» YOUR ASSIGNMENT
Return, word for word, every entry in the listing below, but not its images.

⁂

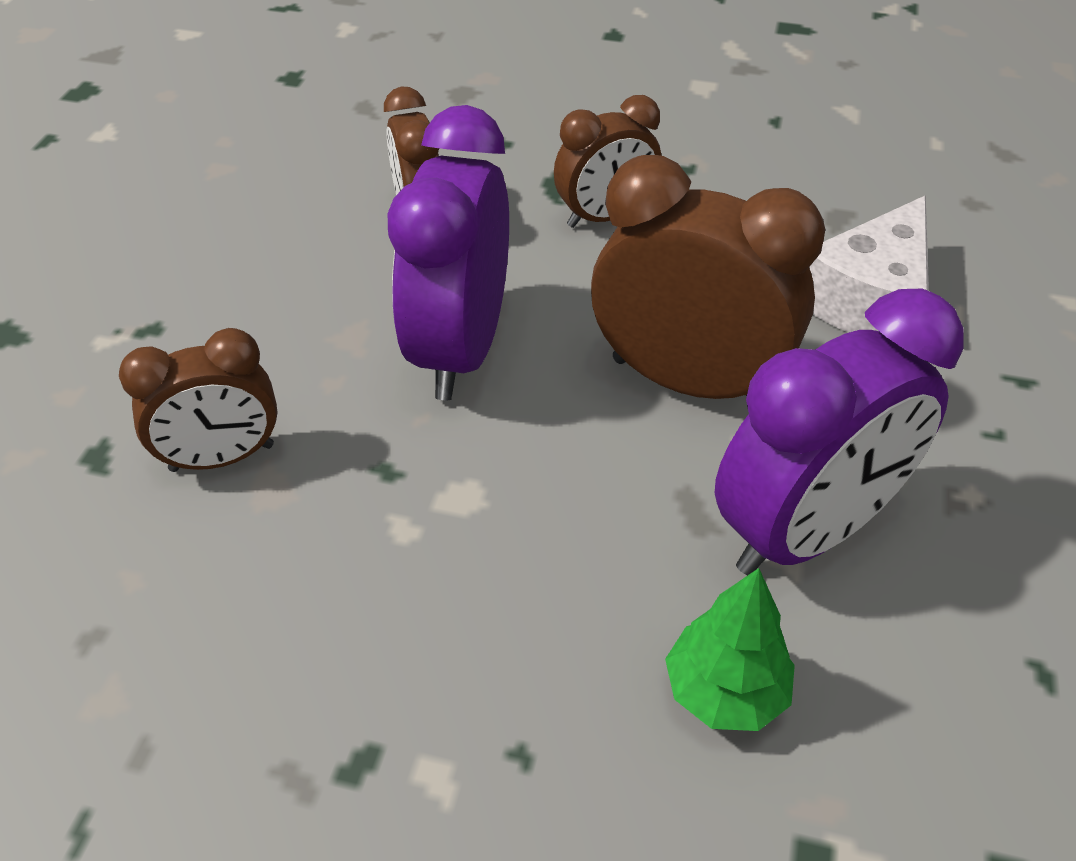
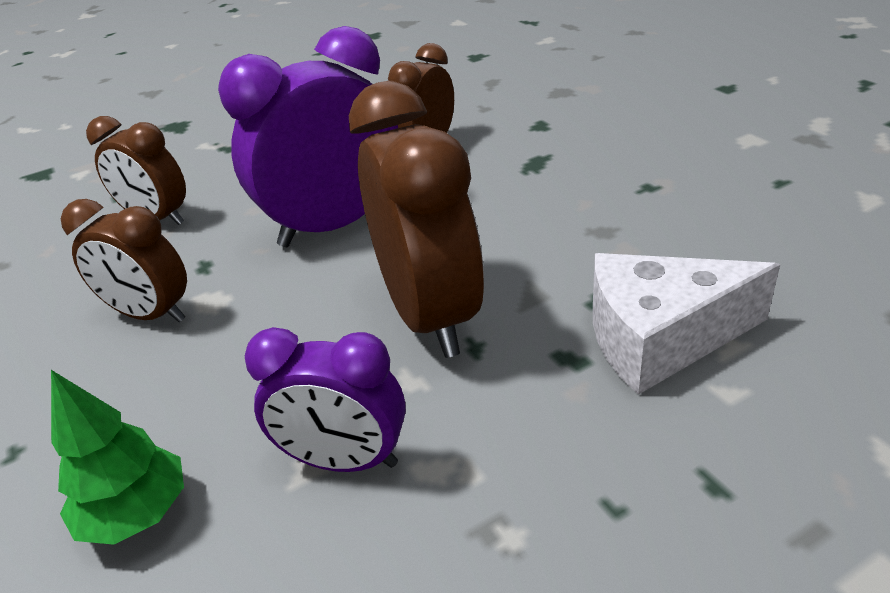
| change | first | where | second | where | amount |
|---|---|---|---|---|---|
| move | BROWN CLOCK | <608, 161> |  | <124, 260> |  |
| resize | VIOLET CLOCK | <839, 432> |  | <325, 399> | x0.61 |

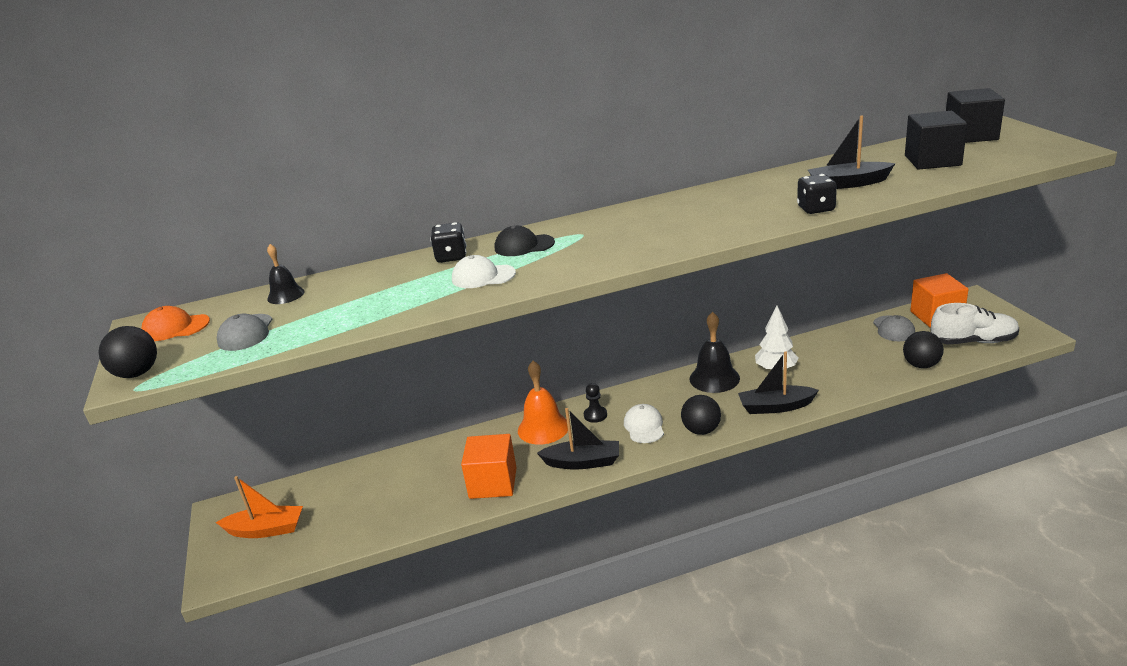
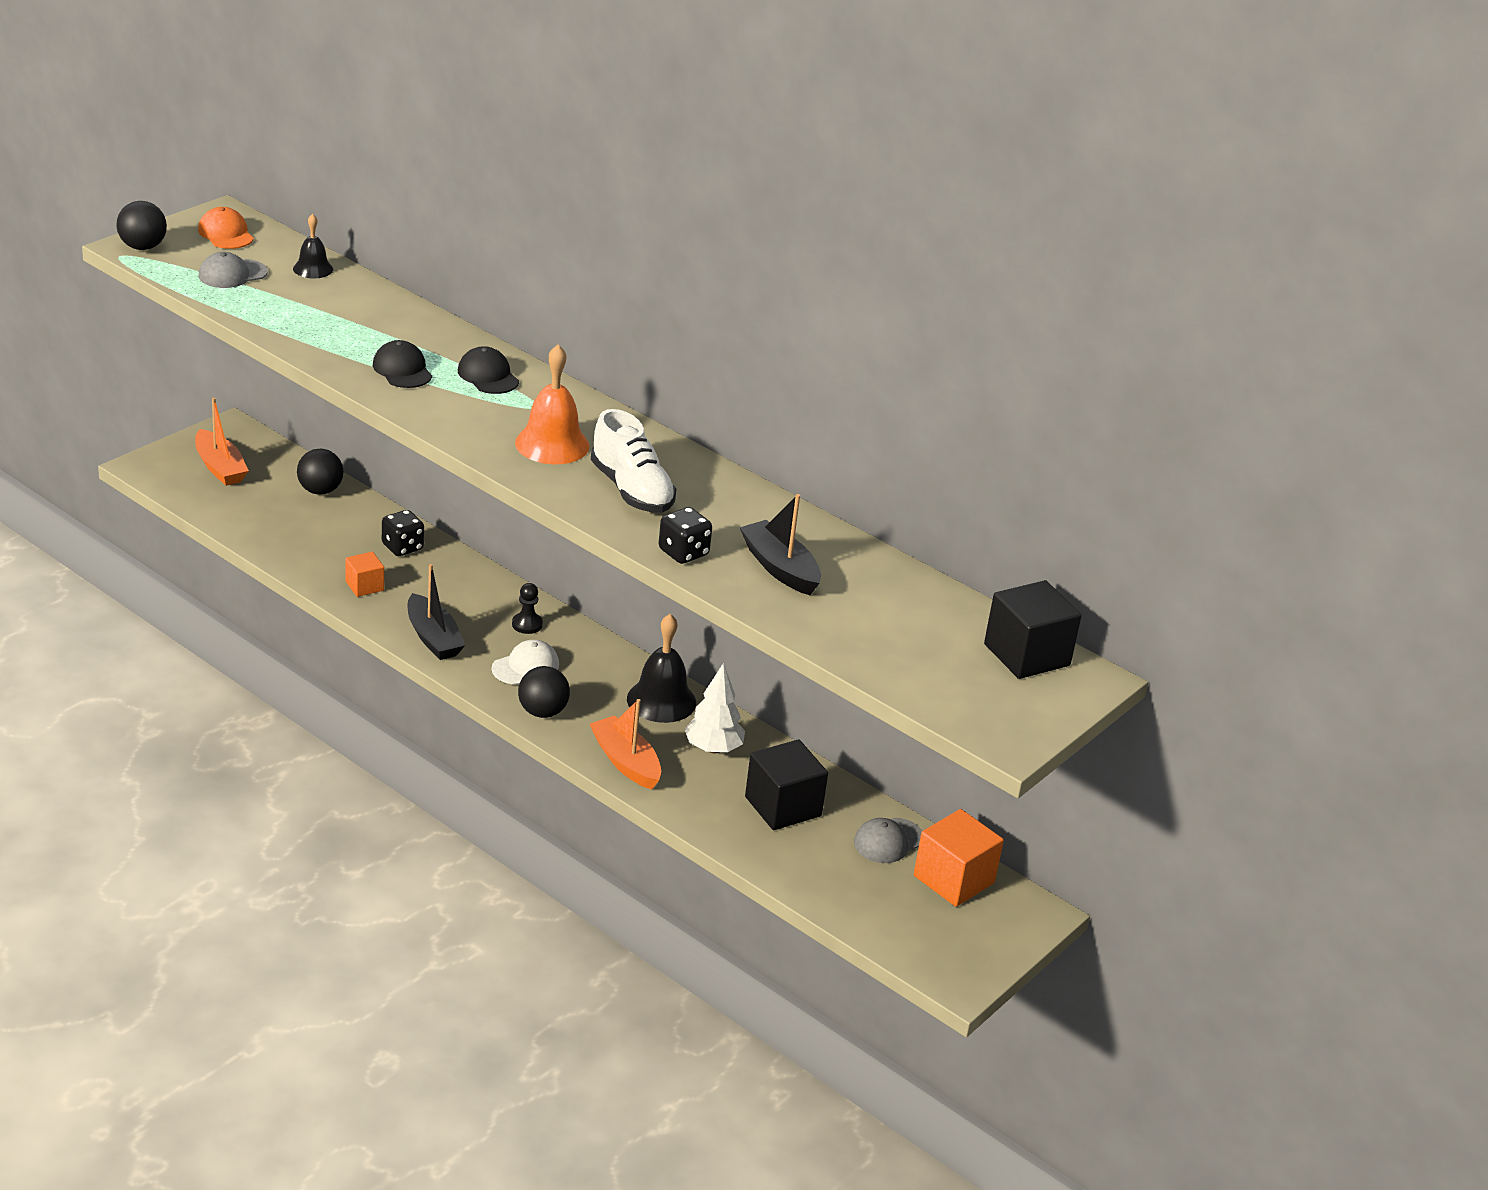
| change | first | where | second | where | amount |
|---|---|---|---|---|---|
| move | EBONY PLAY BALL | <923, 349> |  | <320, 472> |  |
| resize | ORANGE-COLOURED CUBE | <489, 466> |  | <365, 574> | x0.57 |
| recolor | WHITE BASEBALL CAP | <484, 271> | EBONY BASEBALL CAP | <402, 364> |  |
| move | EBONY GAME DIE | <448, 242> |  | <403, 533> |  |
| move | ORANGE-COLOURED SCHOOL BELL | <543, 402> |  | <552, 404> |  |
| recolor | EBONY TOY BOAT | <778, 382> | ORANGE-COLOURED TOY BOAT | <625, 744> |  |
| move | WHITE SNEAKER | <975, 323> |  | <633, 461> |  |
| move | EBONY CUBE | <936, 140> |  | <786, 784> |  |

⁂

» SOLUTION BELOW
| change | first | where | second | where | amount |
|---|---|---|---|---|---|
| move | BROWN CLOCK | <608, 161> |  | <124, 260> |  |
| resize | VIOLET CLOCK | <839, 432> |  | <325, 399> | x0.61 |

| change | first | where | second | where | amount |
|---|---|---|---|---|---|
| move | EBONY PLAY BALL | <923, 349> |  | <320, 472> |  |
| resize | ORANGE-COLOURED CUBE | <489, 466> |  | <365, 574> | x0.57 |
| recolor | WHITE BASEBALL CAP | <484, 271> | EBONY BASEBALL CAP | <402, 364> |  |
| move | EBONY GAME DIE | <448, 242> |  | <403, 533> |  |
| move | ORANGE-COLOURED SCHOOL BELL | <543, 402> |  | <552, 404> |  |
| recolor | EBONY TOY BOAT | <778, 382> | ORANGE-COLOURED TOY BOAT | <625, 744> |  |
| move | WHITE SNEAKER | <975, 323> |  | <633, 461> |  |
| move | EBONY CUBE | <936, 140> |  | <786, 784> |  |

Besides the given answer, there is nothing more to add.